Problem to solve =>
Only the lines below from the one with "lime brick A5" through the one with "lime slope L8:M10 level 1 top M" are to be written out, exactly and without any images.

Supplied records section start

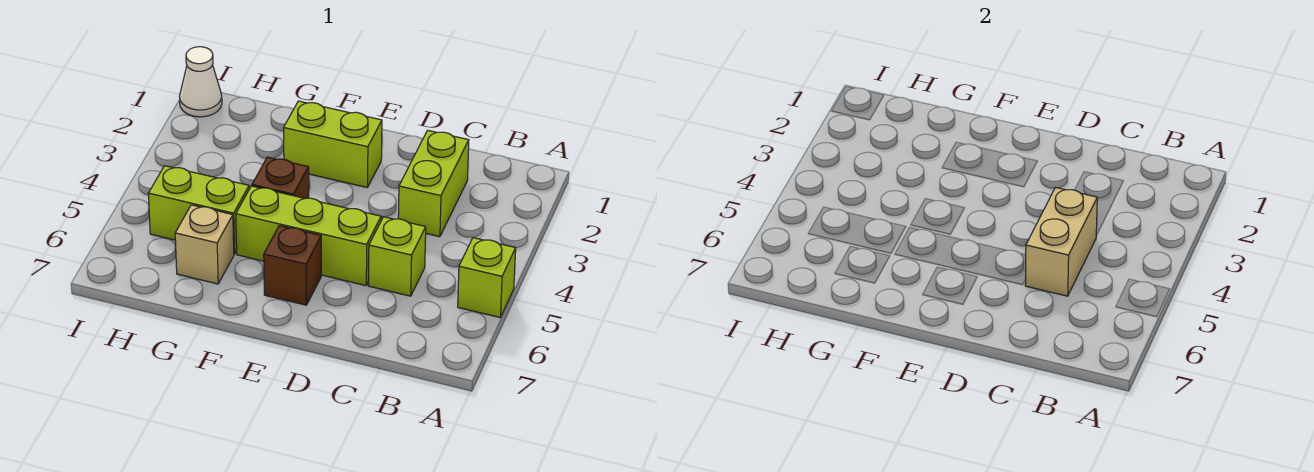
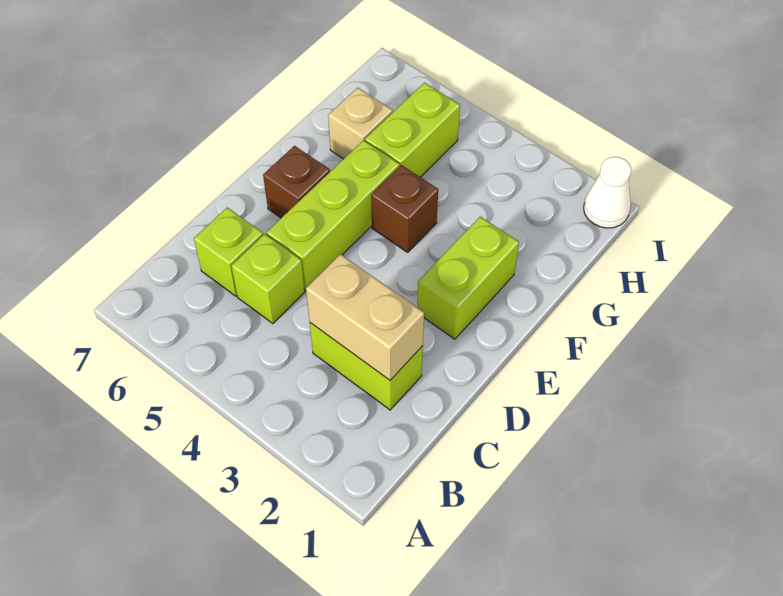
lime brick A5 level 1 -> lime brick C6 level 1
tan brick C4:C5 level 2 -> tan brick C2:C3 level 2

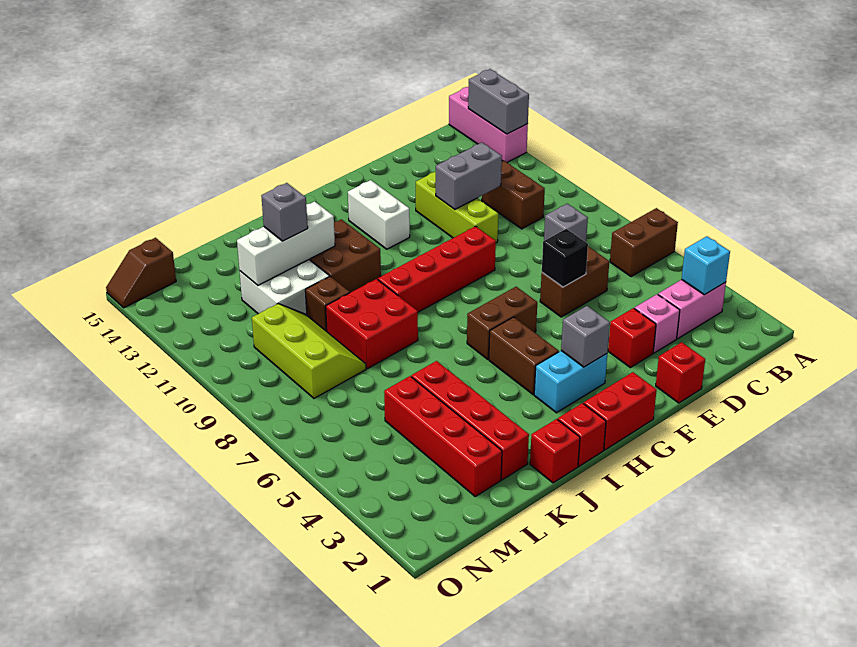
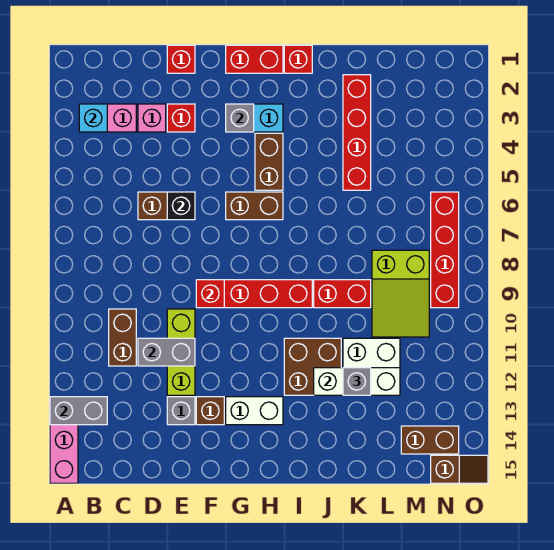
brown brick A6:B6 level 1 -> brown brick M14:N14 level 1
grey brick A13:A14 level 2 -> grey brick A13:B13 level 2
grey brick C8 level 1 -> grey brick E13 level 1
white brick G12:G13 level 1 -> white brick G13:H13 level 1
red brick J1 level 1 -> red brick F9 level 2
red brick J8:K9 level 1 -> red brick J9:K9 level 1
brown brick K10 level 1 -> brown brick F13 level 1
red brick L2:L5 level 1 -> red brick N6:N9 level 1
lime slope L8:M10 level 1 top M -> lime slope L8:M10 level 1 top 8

Supplied records section end
Supplied records section start

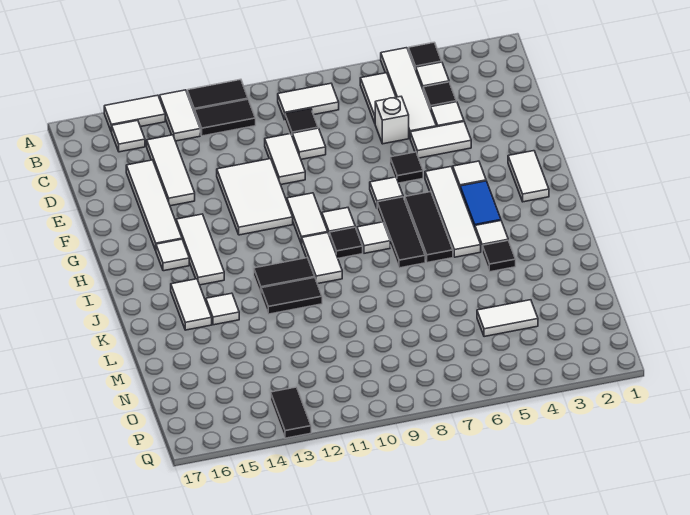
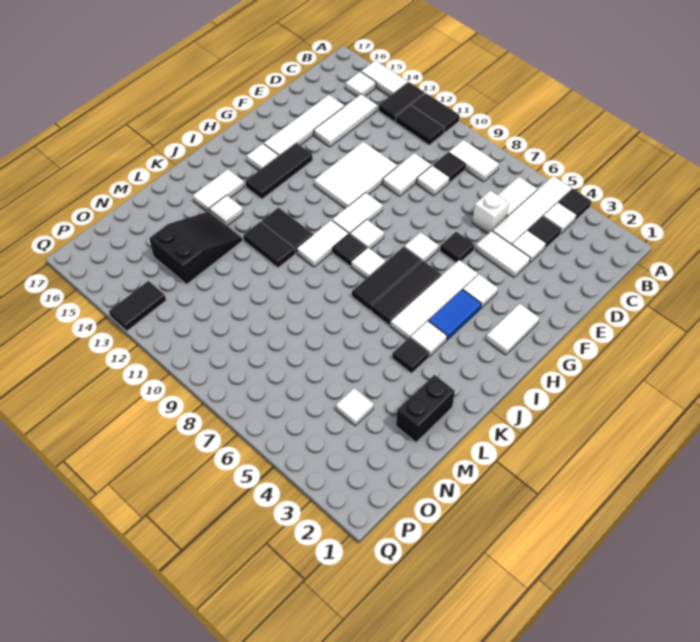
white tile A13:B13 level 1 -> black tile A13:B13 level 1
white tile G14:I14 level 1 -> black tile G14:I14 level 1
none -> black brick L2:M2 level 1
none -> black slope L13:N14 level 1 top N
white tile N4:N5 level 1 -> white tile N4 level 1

Supplied records section end

Task result =>
lime brick A5 level 1 -> lime brick C6 level 1
tan brick C4:C5 level 2 -> tan brick C2:C3 level 2

brown brick A6:B6 level 1 -> brown brick M14:N14 level 1
grey brick A13:A14 level 2 -> grey brick A13:B13 level 2
grey brick C8 level 1 -> grey brick E13 level 1
white brick G12:G13 level 1 -> white brick G13:H13 level 1
red brick J1 level 1 -> red brick F9 level 2
red brick J8:K9 level 1 -> red brick J9:K9 level 1
brown brick K10 level 1 -> brown brick F13 level 1
red brick L2:L5 level 1 -> red brick N6:N9 level 1
lime slope L8:M10 level 1 top M -> lime slope L8:M10 level 1 top 8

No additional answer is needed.